[Source data Boundary: Start]

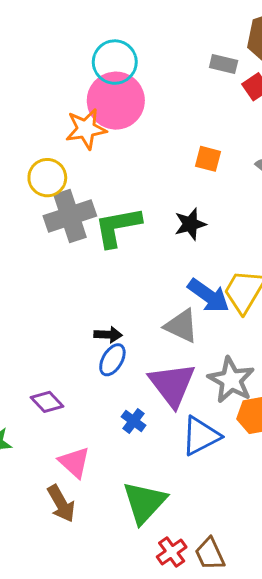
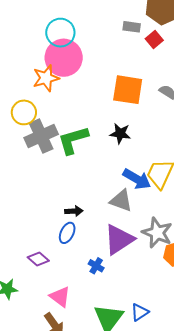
orange square: (208, 159) -> (128, 90), size x1.8
black star: (190, 224) -> (120, 133), turned 30
blue ellipse: (112, 360) -> (67, 233), moved
purple triangle: (172, 385) -> (119, 240), turned 40
blue triangle: (201, 436) -> (140, 312), moved, size x0.7

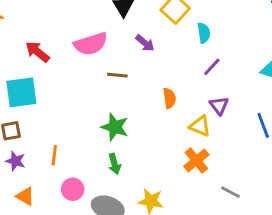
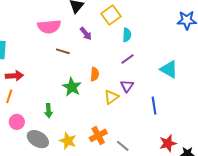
red arrow: (37, 52) -> (14, 76), moved, turned 126
yellow triangle: (200, 126) -> (111, 97), turned 49
green star: (115, 127) -> (72, 87), moved
orange cross: (196, 160) -> (98, 135), moved

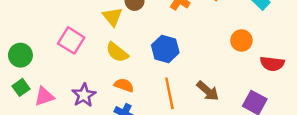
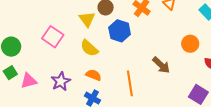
blue hexagon: (165, 49) -> (120, 31), moved
brown arrow: (208, 91) -> (161, 65), moved

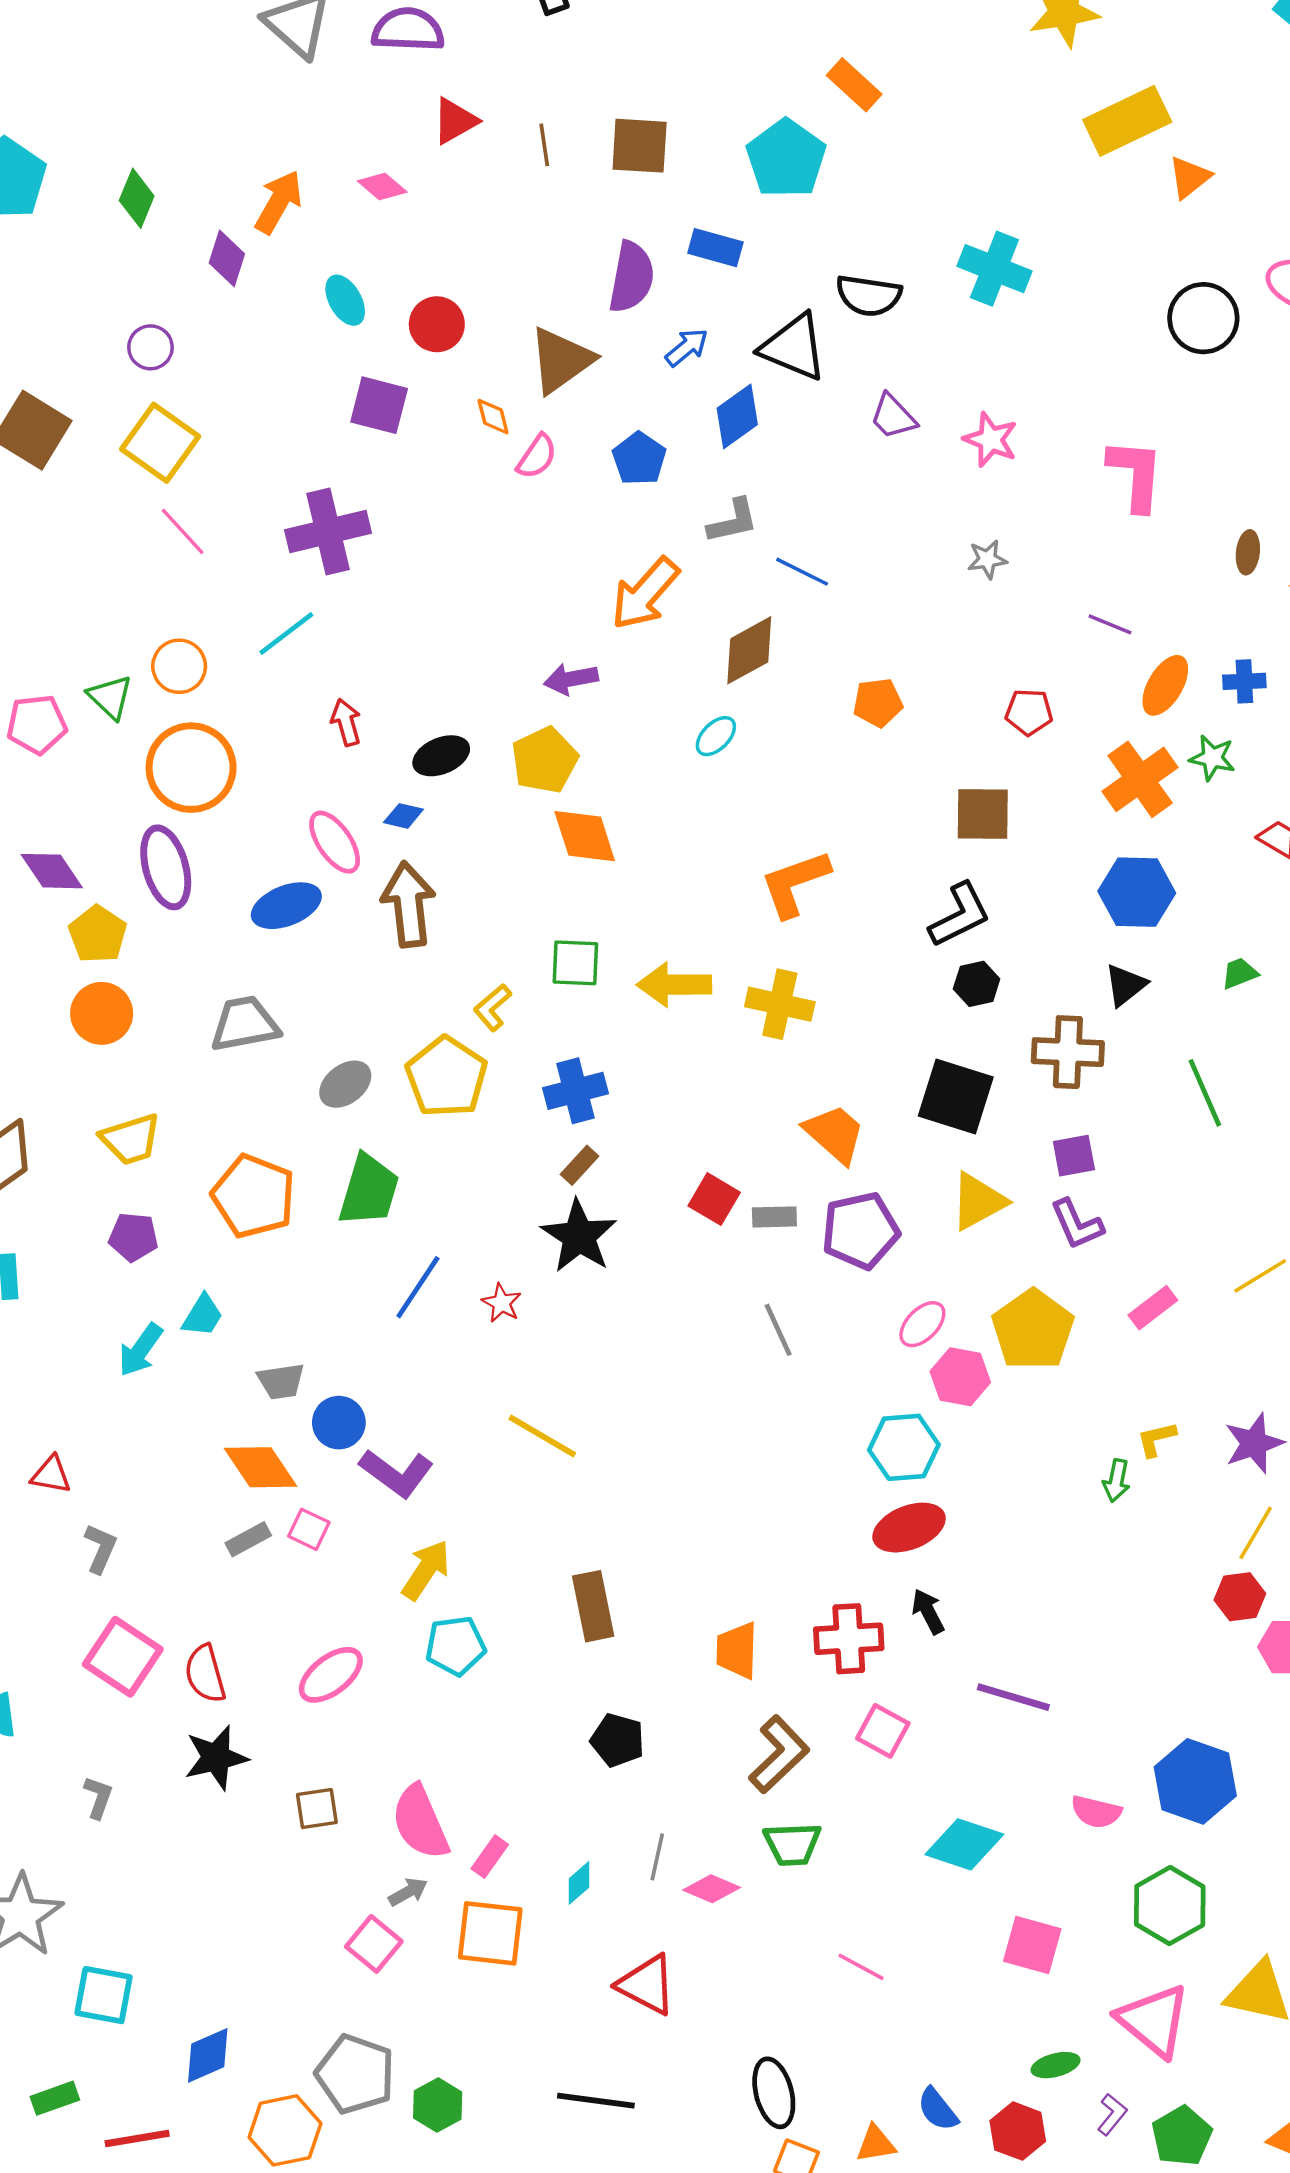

[Source data Boundary: End]

* _Exercise_:
Reproduce the data above in full, exactly, with the images removed.

* _Response to the task_:
orange square: (208, 159) -> (128, 90), size x1.8
black star: (190, 224) -> (120, 133), turned 30
blue ellipse: (112, 360) -> (67, 233), moved
purple triangle: (172, 385) -> (119, 240), turned 40
blue triangle: (201, 436) -> (140, 312), moved, size x0.7

red arrow: (37, 52) -> (14, 76), moved, turned 126
yellow triangle: (200, 126) -> (111, 97), turned 49
green star: (115, 127) -> (72, 87), moved
orange cross: (196, 160) -> (98, 135), moved

blue hexagon: (165, 49) -> (120, 31), moved
brown arrow: (208, 91) -> (161, 65), moved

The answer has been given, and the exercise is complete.